Assignment: Below are records to retype exactly, except for the pictures.

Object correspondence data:

++++++

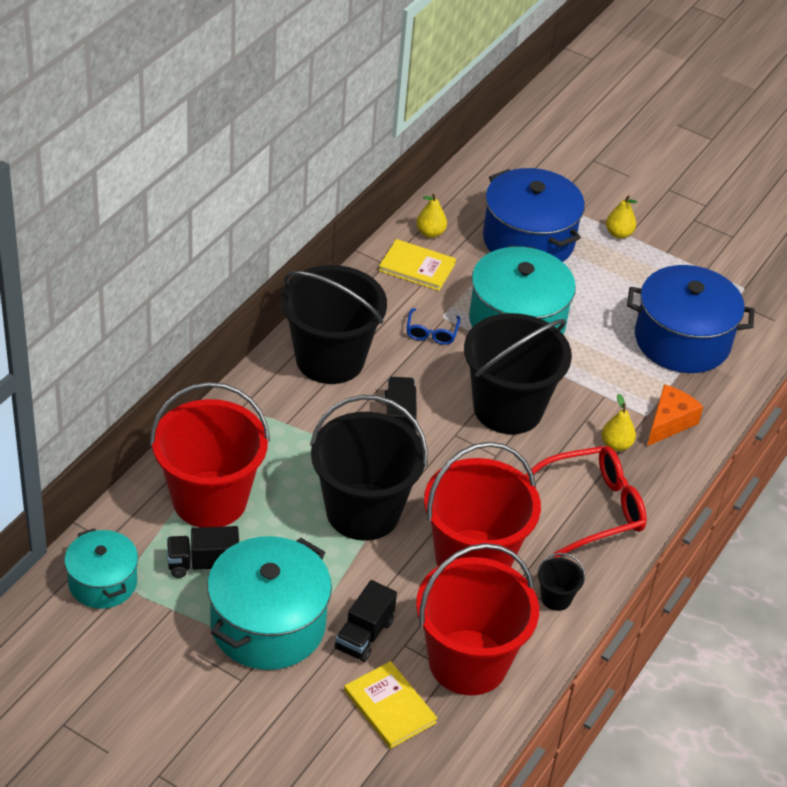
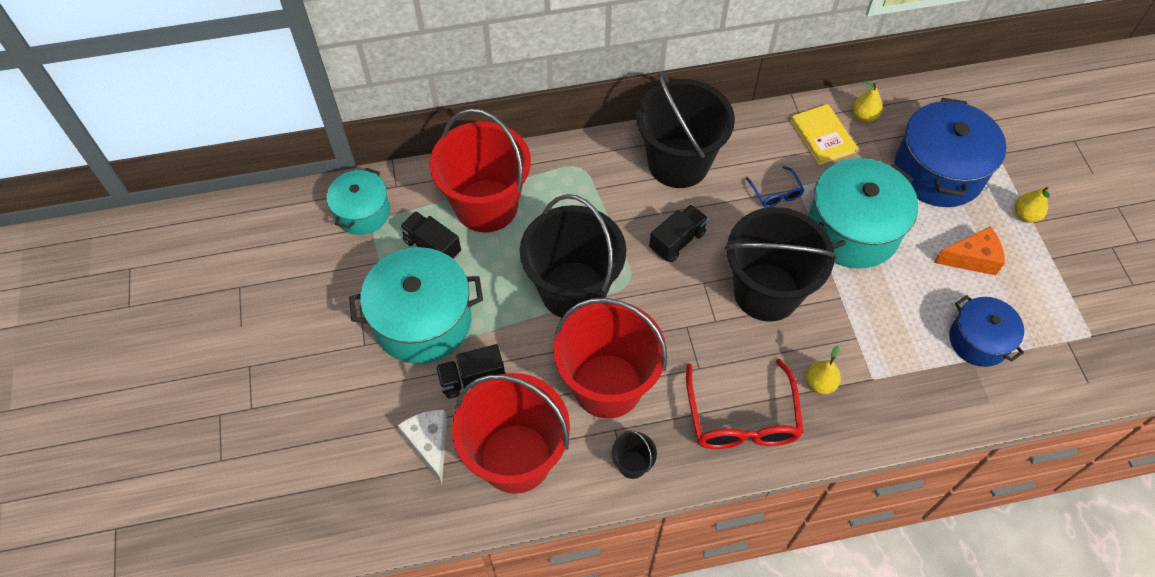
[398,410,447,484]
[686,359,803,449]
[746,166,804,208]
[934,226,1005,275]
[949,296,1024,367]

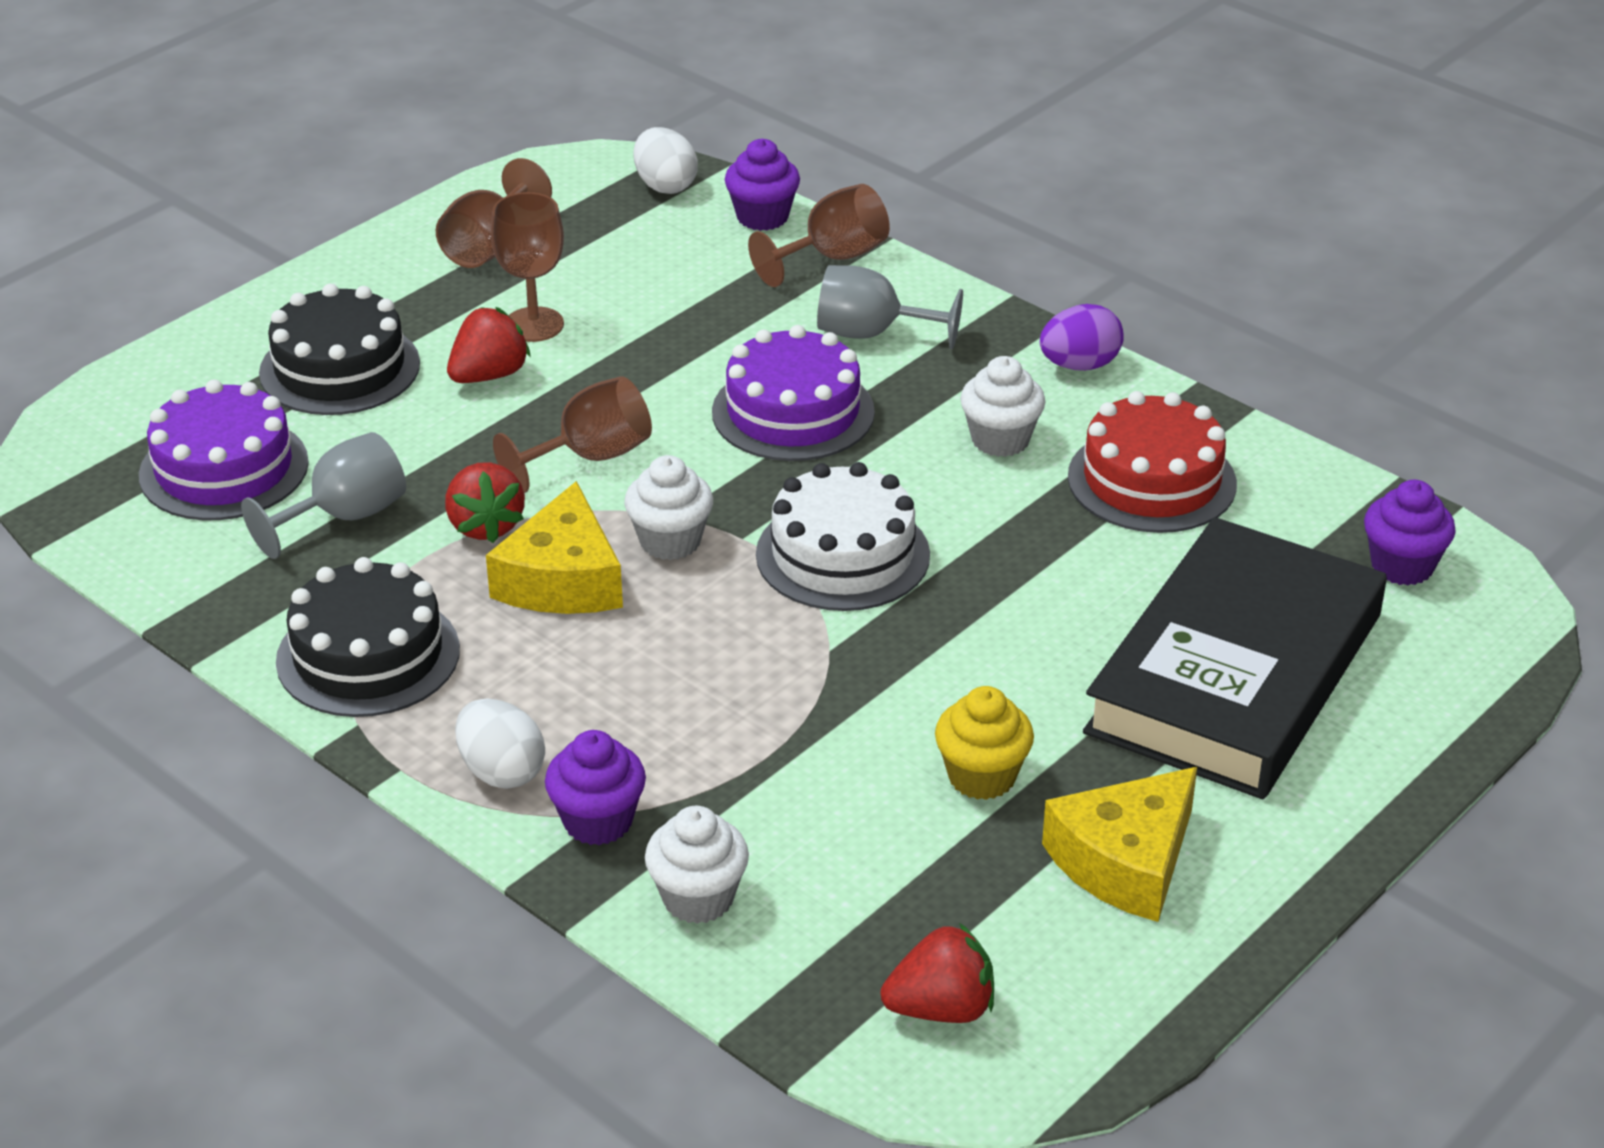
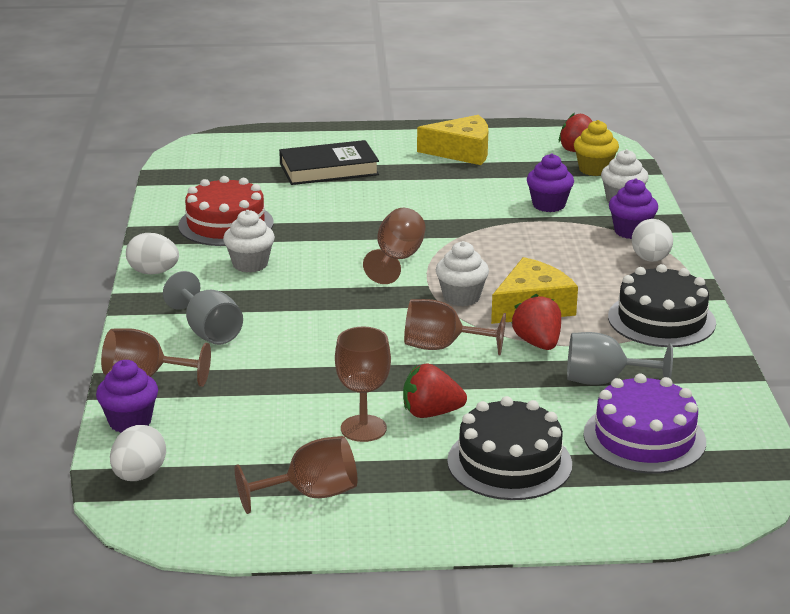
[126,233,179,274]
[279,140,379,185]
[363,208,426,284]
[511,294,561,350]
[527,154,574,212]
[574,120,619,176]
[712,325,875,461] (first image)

++++++

Expected answer:
[398,410,447,484]
[686,359,803,449]
[746,166,804,208]
[934,226,1005,275]
[949,296,1024,367]

[126,233,179,274]
[279,140,379,185]
[363,208,426,284]
[511,294,561,350]
[527,154,574,212]
[574,120,619,176]
[712,325,875,461] (first image)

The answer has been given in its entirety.